Extracted data entries
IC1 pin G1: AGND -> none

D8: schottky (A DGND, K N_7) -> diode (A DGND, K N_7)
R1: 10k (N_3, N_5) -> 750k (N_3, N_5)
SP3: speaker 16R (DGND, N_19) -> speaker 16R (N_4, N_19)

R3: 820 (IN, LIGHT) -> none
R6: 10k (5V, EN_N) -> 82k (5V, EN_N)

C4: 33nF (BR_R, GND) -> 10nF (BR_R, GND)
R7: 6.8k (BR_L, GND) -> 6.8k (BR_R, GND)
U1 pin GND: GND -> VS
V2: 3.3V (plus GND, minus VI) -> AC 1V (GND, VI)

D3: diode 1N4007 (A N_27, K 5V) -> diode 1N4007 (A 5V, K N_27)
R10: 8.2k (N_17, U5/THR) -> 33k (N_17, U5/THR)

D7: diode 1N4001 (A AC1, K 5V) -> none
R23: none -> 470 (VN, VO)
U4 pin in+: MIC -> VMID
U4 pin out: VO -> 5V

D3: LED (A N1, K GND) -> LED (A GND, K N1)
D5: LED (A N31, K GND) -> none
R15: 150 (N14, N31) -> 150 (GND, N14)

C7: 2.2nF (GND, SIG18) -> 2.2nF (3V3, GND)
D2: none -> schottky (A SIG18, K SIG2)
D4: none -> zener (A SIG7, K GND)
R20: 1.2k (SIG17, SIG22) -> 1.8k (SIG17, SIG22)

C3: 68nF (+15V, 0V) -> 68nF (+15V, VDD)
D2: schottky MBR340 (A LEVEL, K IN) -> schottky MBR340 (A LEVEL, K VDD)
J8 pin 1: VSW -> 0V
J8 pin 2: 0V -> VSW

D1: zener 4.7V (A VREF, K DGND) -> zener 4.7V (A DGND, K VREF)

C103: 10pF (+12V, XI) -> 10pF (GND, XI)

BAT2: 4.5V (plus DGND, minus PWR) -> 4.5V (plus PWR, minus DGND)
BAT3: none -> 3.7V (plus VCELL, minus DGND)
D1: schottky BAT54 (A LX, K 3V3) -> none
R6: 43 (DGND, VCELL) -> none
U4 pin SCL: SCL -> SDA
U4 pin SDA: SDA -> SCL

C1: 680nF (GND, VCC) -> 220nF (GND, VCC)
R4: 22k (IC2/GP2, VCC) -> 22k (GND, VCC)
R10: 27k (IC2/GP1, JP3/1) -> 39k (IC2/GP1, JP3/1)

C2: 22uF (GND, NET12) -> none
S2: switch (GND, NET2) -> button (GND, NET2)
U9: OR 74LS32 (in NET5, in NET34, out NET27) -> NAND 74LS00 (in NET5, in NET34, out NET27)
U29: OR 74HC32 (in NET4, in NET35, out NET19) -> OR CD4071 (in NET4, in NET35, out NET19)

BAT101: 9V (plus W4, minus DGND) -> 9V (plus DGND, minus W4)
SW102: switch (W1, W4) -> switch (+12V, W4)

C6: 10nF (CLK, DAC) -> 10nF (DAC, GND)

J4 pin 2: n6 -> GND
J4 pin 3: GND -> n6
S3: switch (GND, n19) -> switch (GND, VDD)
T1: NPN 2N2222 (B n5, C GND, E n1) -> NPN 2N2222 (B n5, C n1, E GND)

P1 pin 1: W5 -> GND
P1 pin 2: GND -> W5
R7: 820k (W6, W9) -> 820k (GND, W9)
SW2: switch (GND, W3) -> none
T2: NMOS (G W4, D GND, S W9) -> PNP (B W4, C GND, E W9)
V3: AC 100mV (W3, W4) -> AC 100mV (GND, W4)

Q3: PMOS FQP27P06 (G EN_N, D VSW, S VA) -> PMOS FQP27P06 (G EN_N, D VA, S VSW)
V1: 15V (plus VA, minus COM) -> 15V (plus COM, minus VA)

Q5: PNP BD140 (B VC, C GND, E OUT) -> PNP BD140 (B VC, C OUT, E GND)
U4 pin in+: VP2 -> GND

## What to produce
Output each of the records exactly as it stands above.

## Finished exercise
IC1 pin G1: AGND -> none

D8: schottky (A DGND, K N_7) -> diode (A DGND, K N_7)
R1: 10k (N_3, N_5) -> 750k (N_3, N_5)
SP3: speaker 16R (DGND, N_19) -> speaker 16R (N_4, N_19)

R3: 820 (IN, LIGHT) -> none
R6: 10k (5V, EN_N) -> 82k (5V, EN_N)

C4: 33nF (BR_R, GND) -> 10nF (BR_R, GND)
R7: 6.8k (BR_L, GND) -> 6.8k (BR_R, GND)
U1 pin GND: GND -> VS
V2: 3.3V (plus GND, minus VI) -> AC 1V (GND, VI)

D3: diode 1N4007 (A N_27, K 5V) -> diode 1N4007 (A 5V, K N_27)
R10: 8.2k (N_17, U5/THR) -> 33k (N_17, U5/THR)

D7: diode 1N4001 (A AC1, K 5V) -> none
R23: none -> 470 (VN, VO)
U4 pin in+: MIC -> VMID
U4 pin out: VO -> 5V

D3: LED (A N1, K GND) -> LED (A GND, K N1)
D5: LED (A N31, K GND) -> none
R15: 150 (N14, N31) -> 150 (GND, N14)

C7: 2.2nF (GND, SIG18) -> 2.2nF (3V3, GND)
D2: none -> schottky (A SIG18, K SIG2)
D4: none -> zener (A SIG7, K GND)
R20: 1.2k (SIG17, SIG22) -> 1.8k (SIG17, SIG22)

C3: 68nF (+15V, 0V) -> 68nF (+15V, VDD)
D2: schottky MBR340 (A LEVEL, K IN) -> schottky MBR340 (A LEVEL, K VDD)
J8 pin 1: VSW -> 0V
J8 pin 2: 0V -> VSW

D1: zener 4.7V (A VREF, K DGND) -> zener 4.7V (A DGND, K VREF)

C103: 10pF (+12V, XI) -> 10pF (GND, XI)

BAT2: 4.5V (plus DGND, minus PWR) -> 4.5V (plus PWR, minus DGND)
BAT3: none -> 3.7V (plus VCELL, minus DGND)
D1: schottky BAT54 (A LX, K 3V3) -> none
R6: 43 (DGND, VCELL) -> none
U4 pin SCL: SCL -> SDA
U4 pin SDA: SDA -> SCL

C1: 680nF (GND, VCC) -> 220nF (GND, VCC)
R4: 22k (IC2/GP2, VCC) -> 22k (GND, VCC)
R10: 27k (IC2/GP1, JP3/1) -> 39k (IC2/GP1, JP3/1)

C2: 22uF (GND, NET12) -> none
S2: switch (GND, NET2) -> button (GND, NET2)
U9: OR 74LS32 (in NET5, in NET34, out NET27) -> NAND 74LS00 (in NET5, in NET34, out NET27)
U29: OR 74HC32 (in NET4, in NET35, out NET19) -> OR CD4071 (in NET4, in NET35, out NET19)

BAT101: 9V (plus W4, minus DGND) -> 9V (plus DGND, minus W4)
SW102: switch (W1, W4) -> switch (+12V, W4)

C6: 10nF (CLK, DAC) -> 10nF (DAC, GND)

J4 pin 2: n6 -> GND
J4 pin 3: GND -> n6
S3: switch (GND, n19) -> switch (GND, VDD)
T1: NPN 2N2222 (B n5, C GND, E n1) -> NPN 2N2222 (B n5, C n1, E GND)

P1 pin 1: W5 -> GND
P1 pin 2: GND -> W5
R7: 820k (W6, W9) -> 820k (GND, W9)
SW2: switch (GND, W3) -> none
T2: NMOS (G W4, D GND, S W9) -> PNP (B W4, C GND, E W9)
V3: AC 100mV (W3, W4) -> AC 100mV (GND, W4)

Q3: PMOS FQP27P06 (G EN_N, D VSW, S VA) -> PMOS FQP27P06 (G EN_N, D VA, S VSW)
V1: 15V (plus VA, minus COM) -> 15V (plus COM, minus VA)

Q5: PNP BD140 (B VC, C GND, E OUT) -> PNP BD140 (B VC, C OUT, E GND)
U4 pin in+: VP2 -> GND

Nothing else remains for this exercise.